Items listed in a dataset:
__________________________________________________

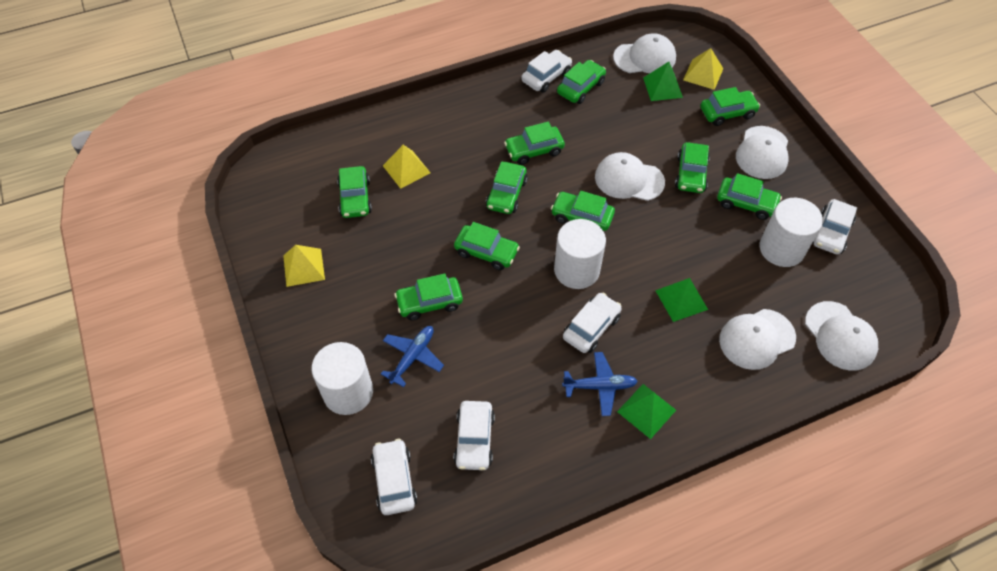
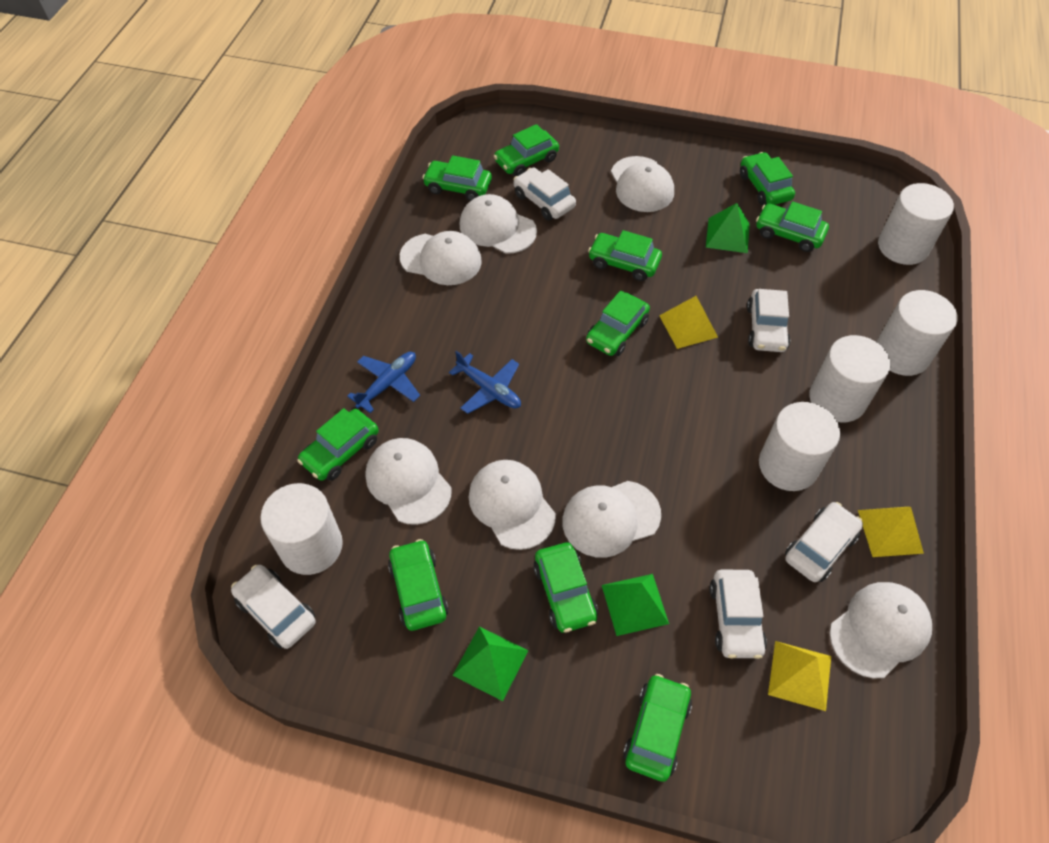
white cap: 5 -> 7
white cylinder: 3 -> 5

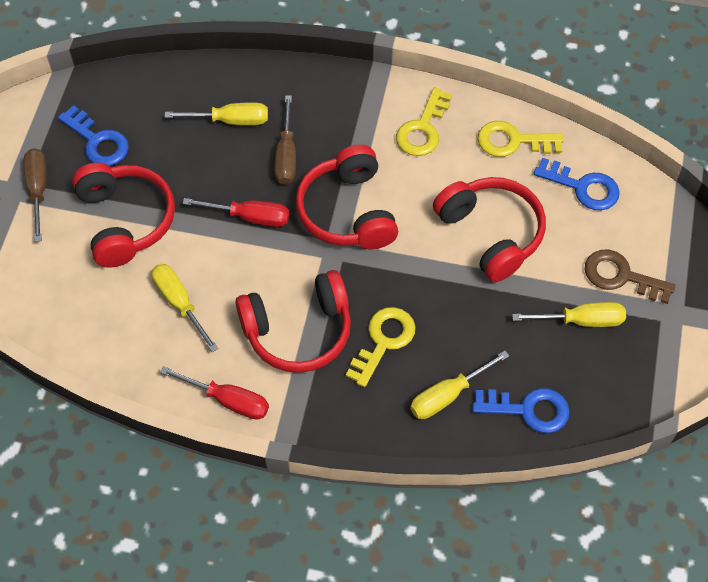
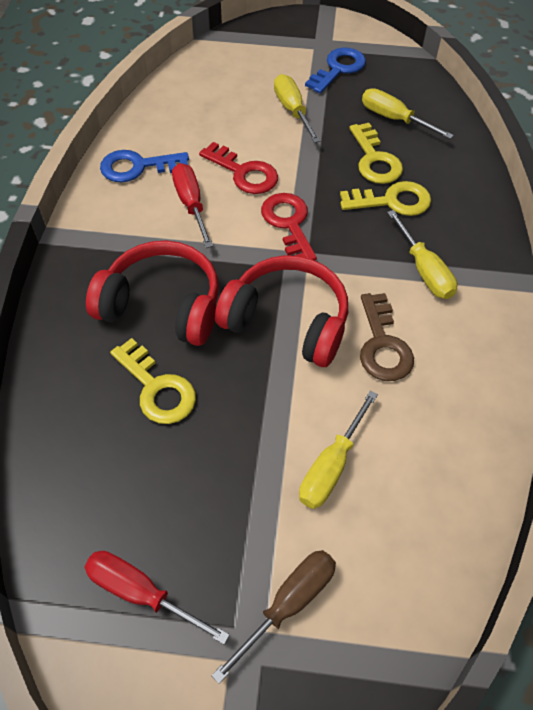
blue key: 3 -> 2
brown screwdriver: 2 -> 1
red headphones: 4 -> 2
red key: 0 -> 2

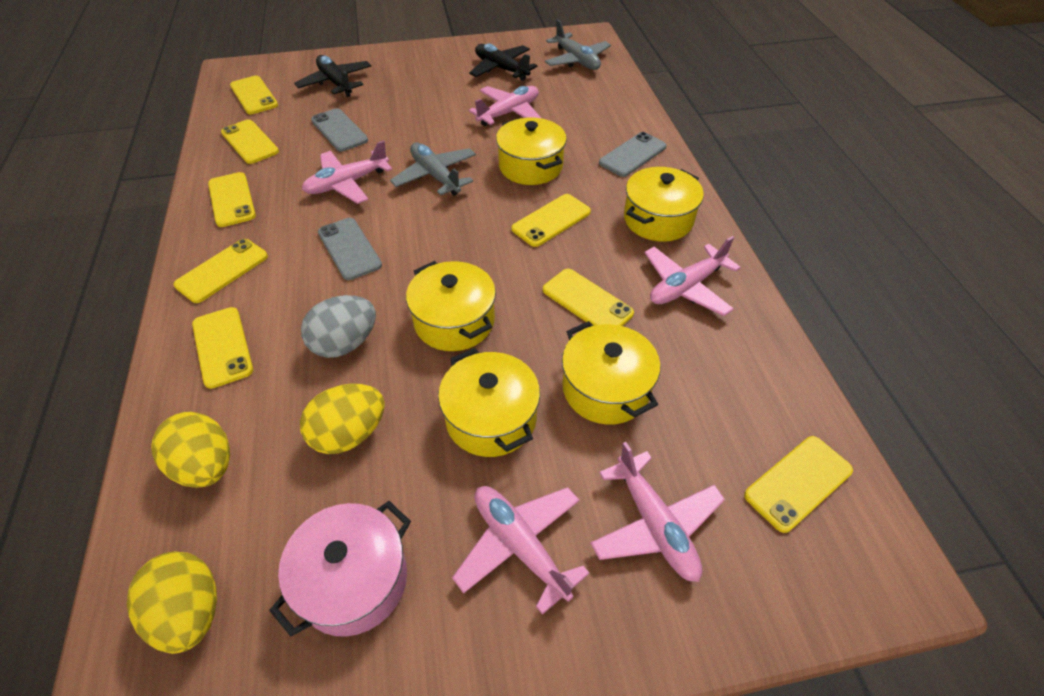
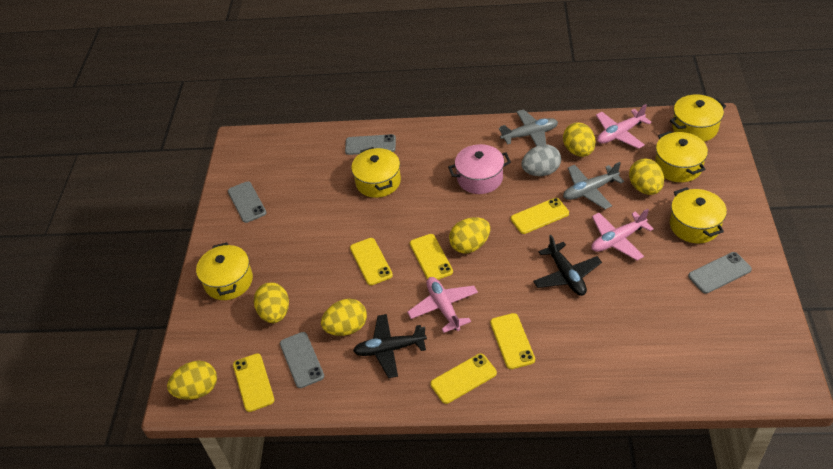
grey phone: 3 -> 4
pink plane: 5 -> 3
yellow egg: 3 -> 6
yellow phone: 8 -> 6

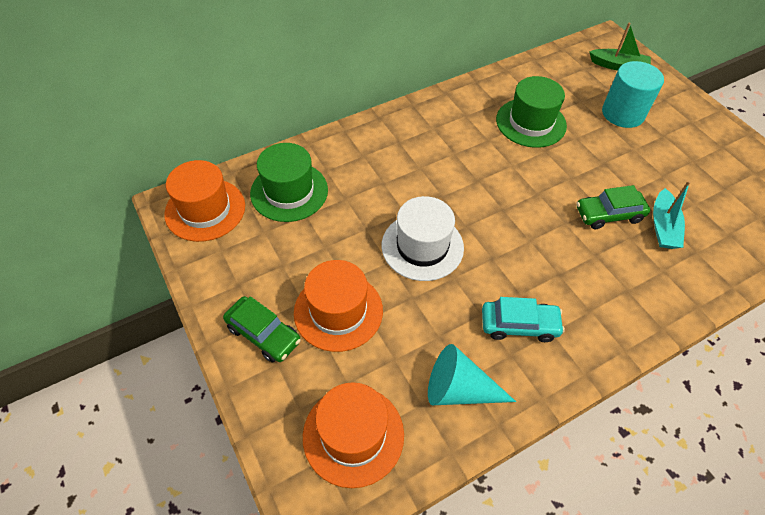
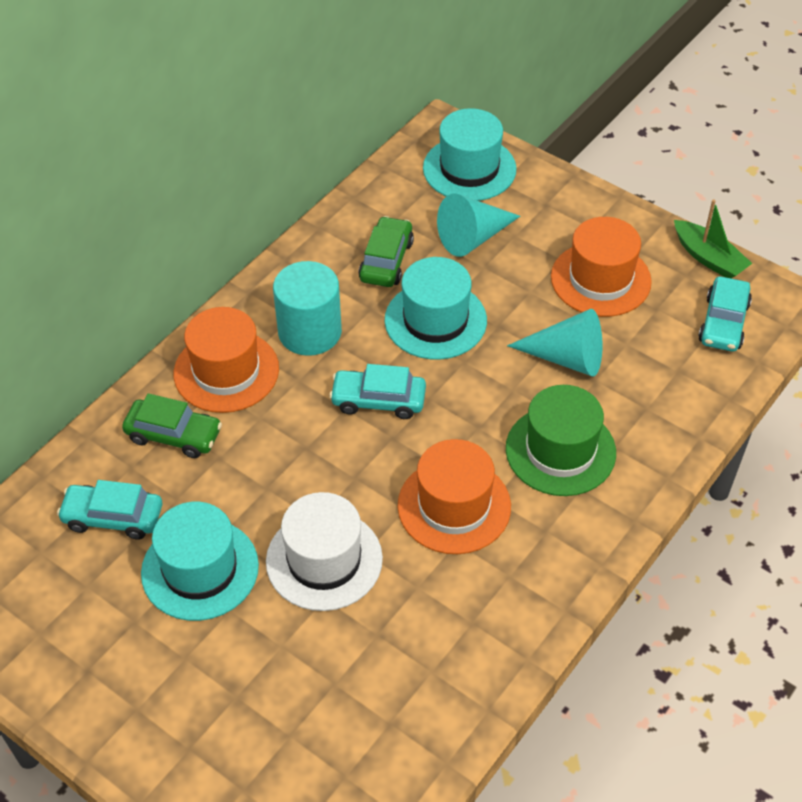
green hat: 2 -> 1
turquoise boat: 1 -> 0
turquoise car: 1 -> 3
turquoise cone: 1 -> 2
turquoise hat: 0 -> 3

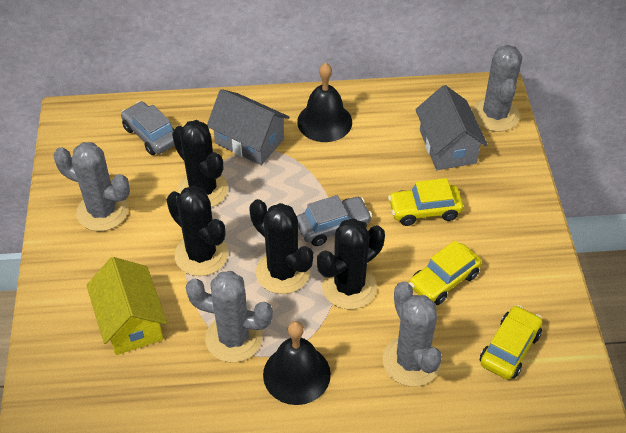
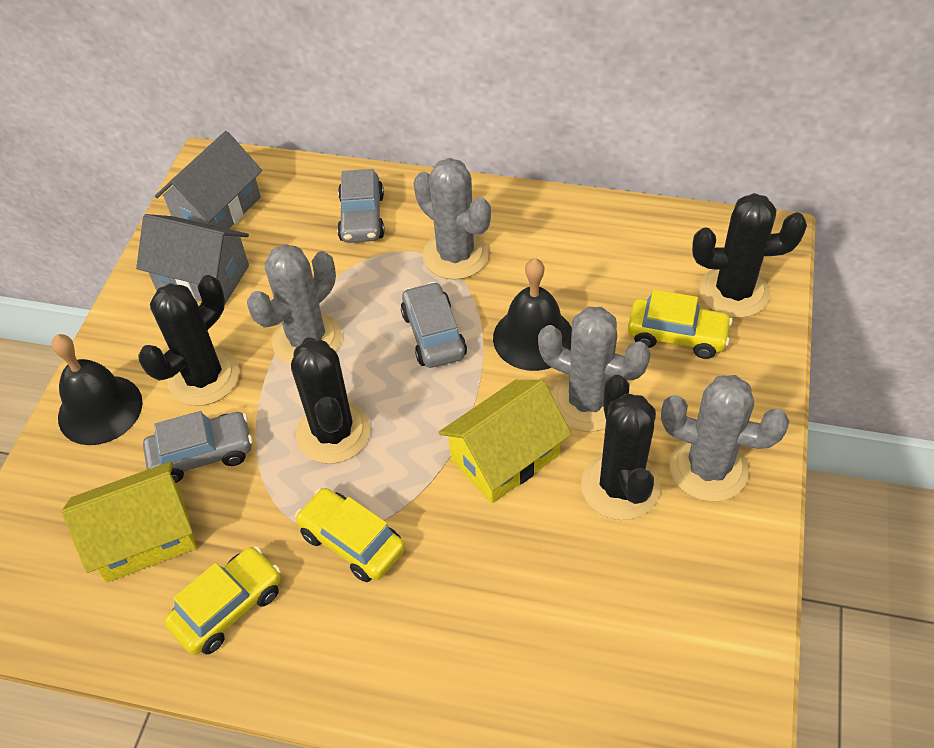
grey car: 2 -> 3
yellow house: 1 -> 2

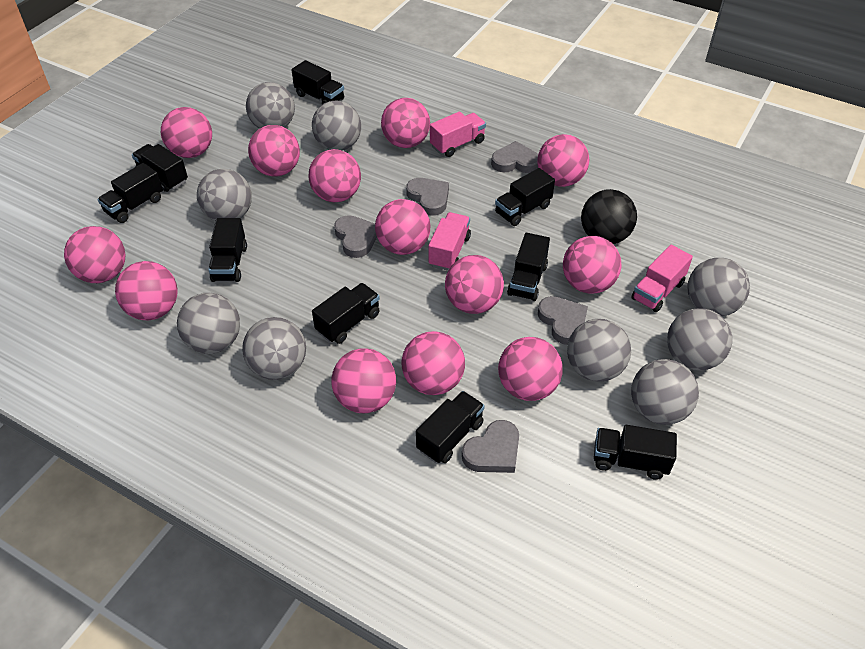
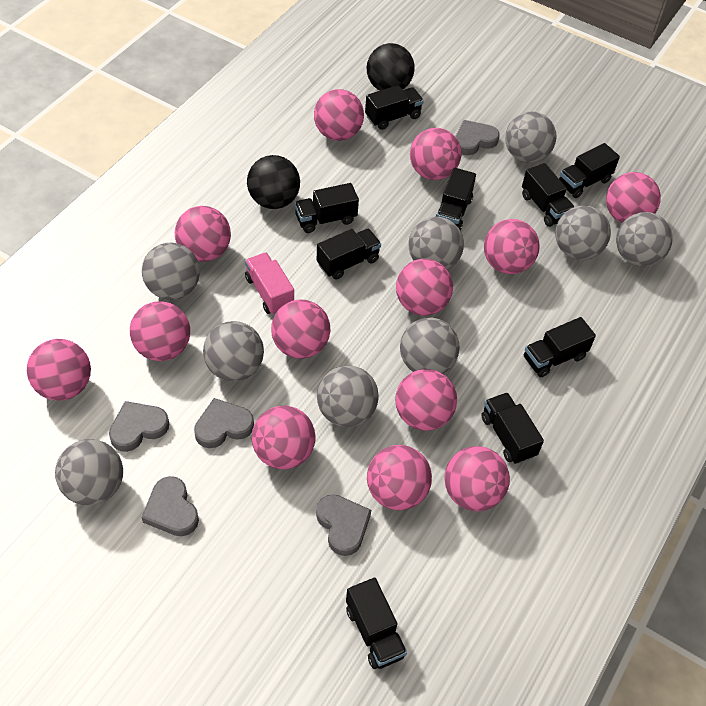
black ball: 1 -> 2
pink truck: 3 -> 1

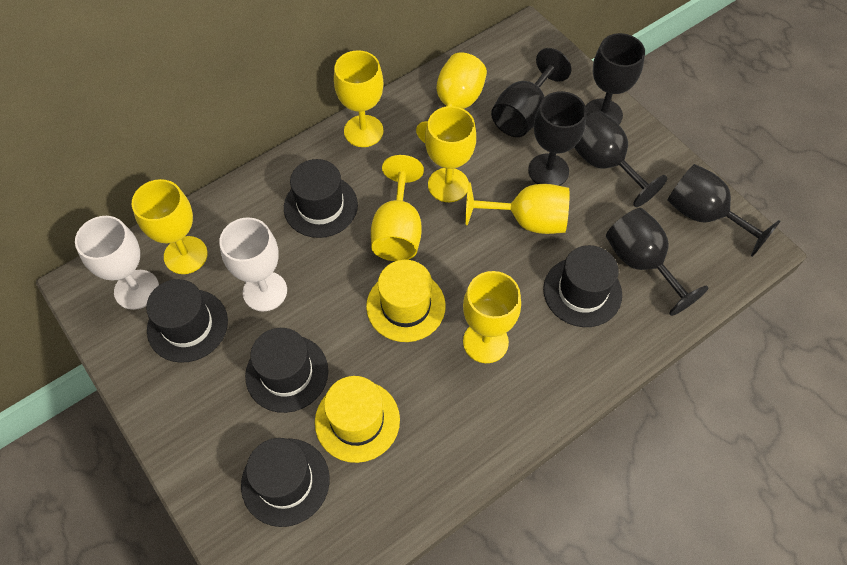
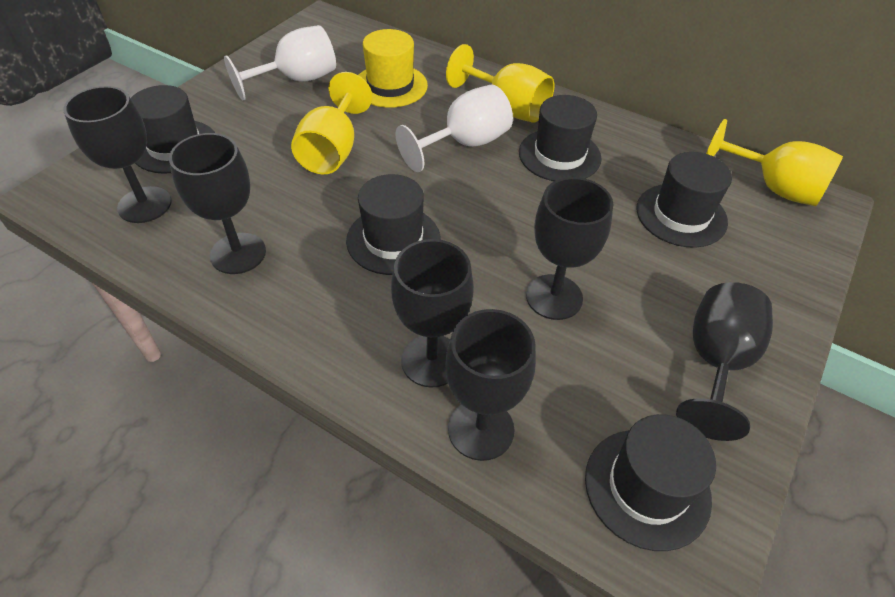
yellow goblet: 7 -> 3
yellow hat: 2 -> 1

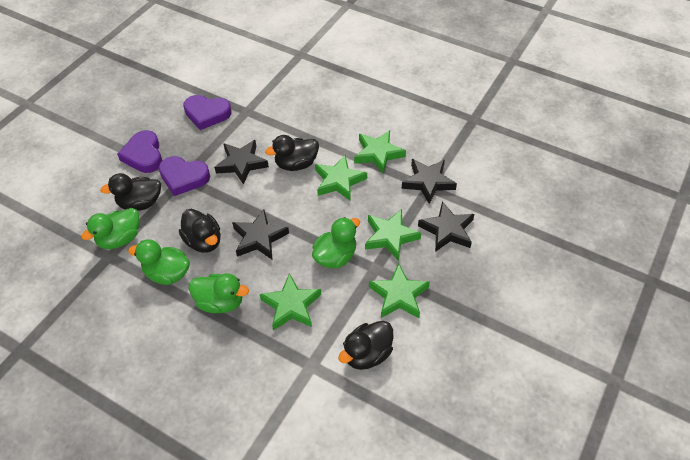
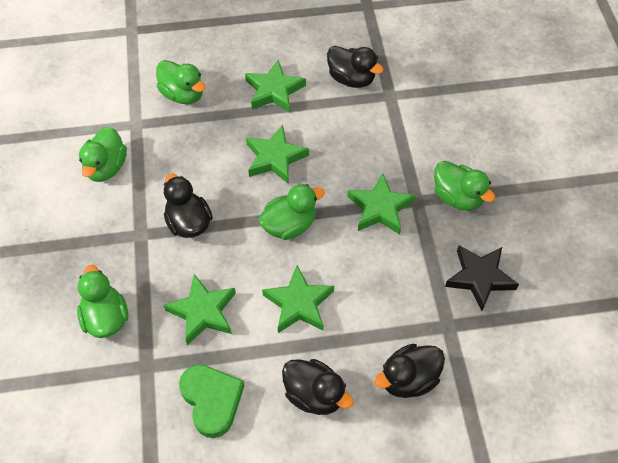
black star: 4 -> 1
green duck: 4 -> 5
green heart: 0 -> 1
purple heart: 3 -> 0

__________________________________________________

## Activity
All lines from the line with "white cylinder: 3 -> 5" through the final line of the data, both included, are to be repeated exactly; no other lines and no pictures.

## Task response
white cylinder: 3 -> 5

blue key: 3 -> 2
brown screwdriver: 2 -> 1
red headphones: 4 -> 2
red key: 0 -> 2

grey phone: 3 -> 4
pink plane: 5 -> 3
yellow egg: 3 -> 6
yellow phone: 8 -> 6

green hat: 2 -> 1
turquoise boat: 1 -> 0
turquoise car: 1 -> 3
turquoise cone: 1 -> 2
turquoise hat: 0 -> 3

grey car: 2 -> 3
yellow house: 1 -> 2

black ball: 1 -> 2
pink truck: 3 -> 1

yellow goblet: 7 -> 3
yellow hat: 2 -> 1

black star: 4 -> 1
green duck: 4 -> 5
green heart: 0 -> 1
purple heart: 3 -> 0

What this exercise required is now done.